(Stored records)
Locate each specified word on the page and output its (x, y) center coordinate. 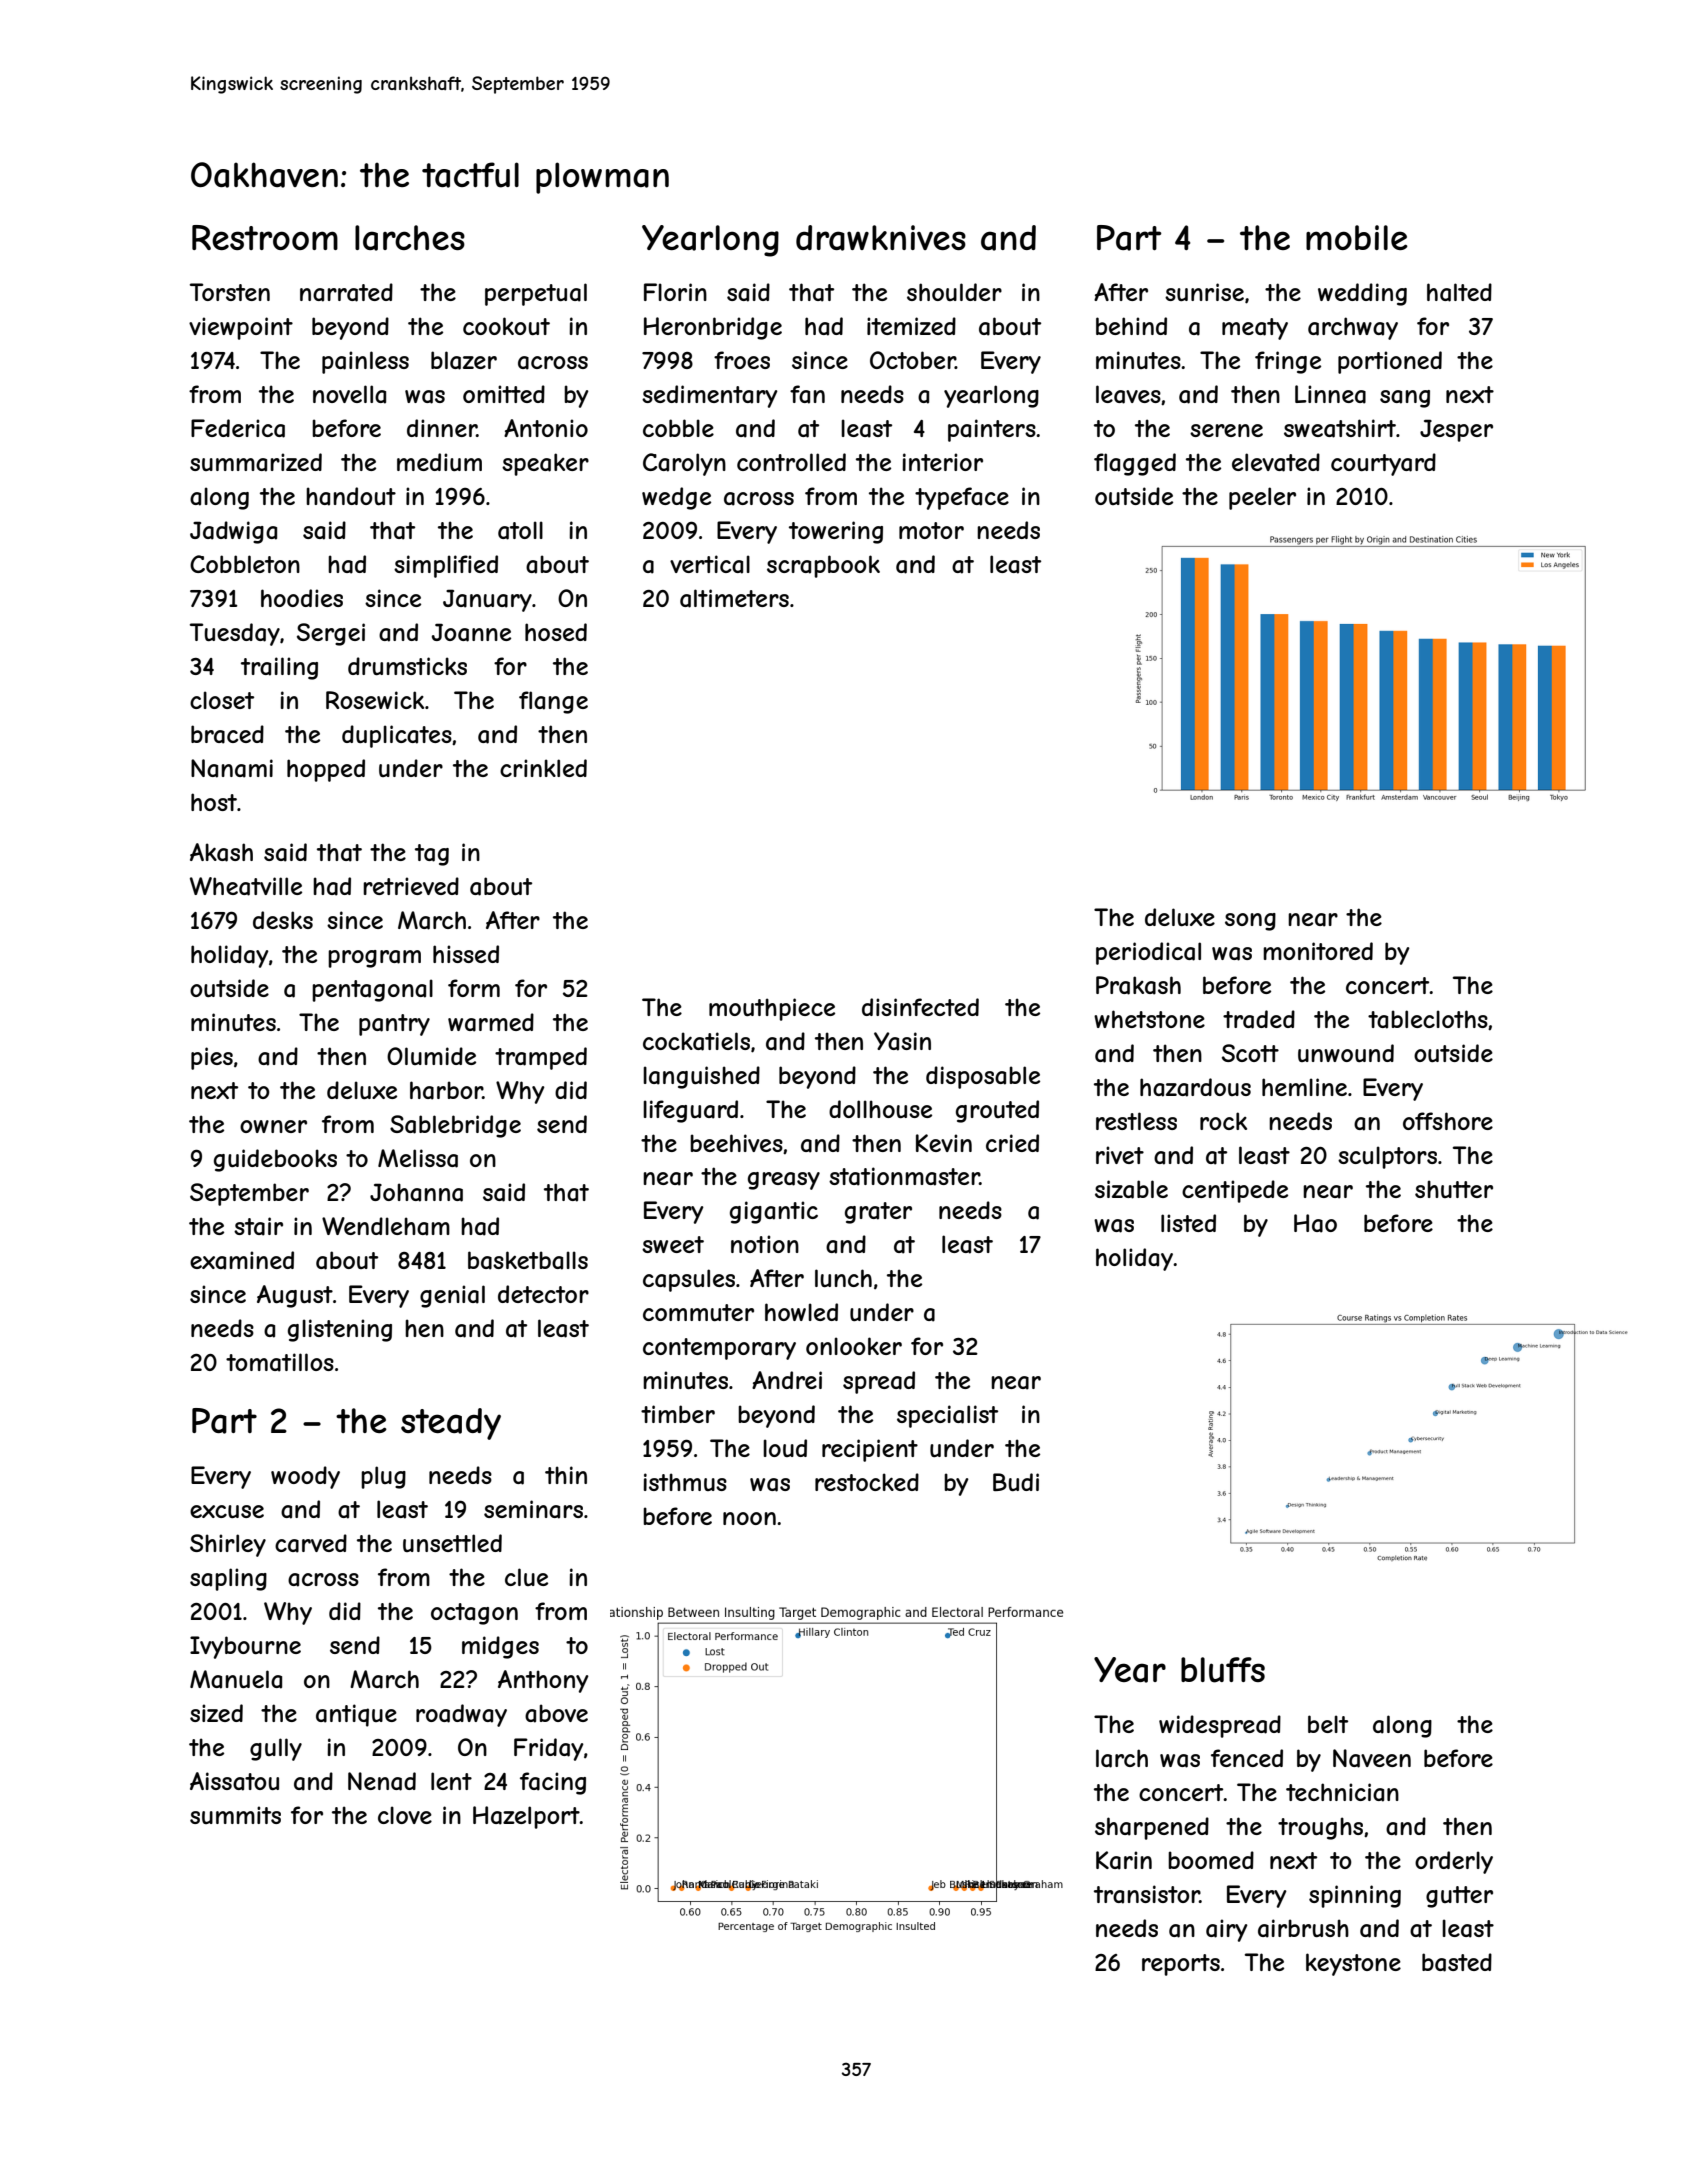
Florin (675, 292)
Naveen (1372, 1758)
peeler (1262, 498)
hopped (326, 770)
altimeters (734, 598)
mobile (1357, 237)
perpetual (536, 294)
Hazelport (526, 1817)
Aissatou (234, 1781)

- Short task: Can you arrange the stored lines above as a numbered list, leaving out any blank lines and omitting the pictures?

- Result of the task:
1. Locate each specified word on the page and output its (x, y) center coordinate. 
2. Florin (675, 292)
3. Naveen (1372, 1758)
4. peeler (1262, 498)
5. hopped (326, 770)
6. altimeters (734, 598)
7. mobile (1357, 237)
8. perpetual (536, 294)
9. Hazelport (526, 1817)
10. Aissatou (234, 1781)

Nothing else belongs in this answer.